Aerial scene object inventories
+++

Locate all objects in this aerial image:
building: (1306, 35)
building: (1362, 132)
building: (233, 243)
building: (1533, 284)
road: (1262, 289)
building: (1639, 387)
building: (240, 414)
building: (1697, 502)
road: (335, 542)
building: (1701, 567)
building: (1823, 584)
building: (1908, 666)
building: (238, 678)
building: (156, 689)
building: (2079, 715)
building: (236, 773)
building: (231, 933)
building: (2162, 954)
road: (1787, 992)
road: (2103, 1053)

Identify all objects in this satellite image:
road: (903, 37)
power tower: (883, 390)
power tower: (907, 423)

+++

*Aim of the exercise:* The expected output is the complete data, repeated exactly.

*Answer box:*
Locate all objects in this aerial image:
building: (1306, 35)
building: (1362, 132)
building: (233, 243)
building: (1533, 284)
road: (1262, 289)
building: (1639, 387)
building: (240, 414)
building: (1697, 502)
road: (335, 542)
building: (1701, 567)
building: (1823, 584)
building: (1908, 666)
building: (238, 678)
building: (156, 689)
building: (2079, 715)
building: (236, 773)
building: (231, 933)
building: (2162, 954)
road: (1787, 992)
road: (2103, 1053)

Identify all objects in this satellite image:
road: (903, 37)
power tower: (883, 390)
power tower: (907, 423)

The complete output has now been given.